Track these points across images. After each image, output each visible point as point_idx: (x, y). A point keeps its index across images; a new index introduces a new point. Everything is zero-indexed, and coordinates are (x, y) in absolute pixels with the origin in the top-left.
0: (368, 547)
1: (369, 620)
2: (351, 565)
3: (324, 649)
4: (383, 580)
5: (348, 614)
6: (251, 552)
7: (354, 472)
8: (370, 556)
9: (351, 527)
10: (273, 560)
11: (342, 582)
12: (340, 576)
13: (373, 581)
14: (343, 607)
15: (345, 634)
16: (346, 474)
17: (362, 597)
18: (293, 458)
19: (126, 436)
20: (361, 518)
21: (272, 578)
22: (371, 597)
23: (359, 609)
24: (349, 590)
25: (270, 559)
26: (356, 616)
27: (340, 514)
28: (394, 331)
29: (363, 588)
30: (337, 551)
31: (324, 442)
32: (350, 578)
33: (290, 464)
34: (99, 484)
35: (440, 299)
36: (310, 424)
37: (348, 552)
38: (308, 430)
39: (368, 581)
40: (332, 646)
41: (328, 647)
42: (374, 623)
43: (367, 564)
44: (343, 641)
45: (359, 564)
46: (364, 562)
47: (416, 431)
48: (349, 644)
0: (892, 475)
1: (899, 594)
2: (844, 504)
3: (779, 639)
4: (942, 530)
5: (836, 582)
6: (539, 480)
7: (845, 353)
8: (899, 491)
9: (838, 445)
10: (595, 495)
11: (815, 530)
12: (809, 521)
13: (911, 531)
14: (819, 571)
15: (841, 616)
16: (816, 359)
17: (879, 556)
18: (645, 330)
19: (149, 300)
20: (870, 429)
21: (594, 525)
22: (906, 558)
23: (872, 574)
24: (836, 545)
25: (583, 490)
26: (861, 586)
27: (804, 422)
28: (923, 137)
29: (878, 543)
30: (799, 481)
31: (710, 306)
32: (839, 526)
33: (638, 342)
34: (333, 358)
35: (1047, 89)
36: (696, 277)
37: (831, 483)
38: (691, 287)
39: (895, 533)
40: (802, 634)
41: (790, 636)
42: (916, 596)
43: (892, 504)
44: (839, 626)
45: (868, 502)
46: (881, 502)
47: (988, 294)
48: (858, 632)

*Written exercise*: Could you repeat the listing from its start through the line with "5: (836, 582)", swapping "images" for "frames" and leaving everything else as it is?

*Output*:
Track these points across frames. After each image, output each visible point as point_idx: (x, y). A point keeps its index across frames; a new index introduces a new point. Everything is zero-indexed, and coordinates are (x, y) in absolute pixels with the origin in the top-left.
0: (368, 547)
1: (369, 620)
2: (351, 565)
3: (324, 649)
4: (383, 580)
5: (348, 614)
6: (251, 552)
7: (354, 472)
8: (370, 556)
9: (351, 527)
10: (273, 560)
11: (342, 582)
12: (340, 576)
13: (373, 581)
14: (343, 607)
15: (345, 634)
16: (346, 474)
17: (362, 597)
18: (293, 458)
19: (126, 436)
20: (361, 518)
21: (272, 578)
22: (371, 597)
23: (359, 609)
24: (349, 590)
25: (270, 559)
26: (356, 616)
27: (340, 514)
28: (394, 331)
29: (363, 588)
30: (337, 551)
31: (324, 442)
32: (350, 578)
33: (290, 464)
34: (99, 484)
35: (440, 299)
36: (310, 424)
37: (348, 552)
38: (308, 430)
39: (368, 581)
40: (332, 646)
41: (328, 647)
42: (374, 623)
43: (367, 564)
44: (343, 641)
45: (359, 564)
46: (364, 562)
47: (416, 431)
48: (349, 644)
0: (892, 475)
1: (899, 594)
2: (844, 504)
3: (779, 639)
4: (942, 530)
5: (836, 582)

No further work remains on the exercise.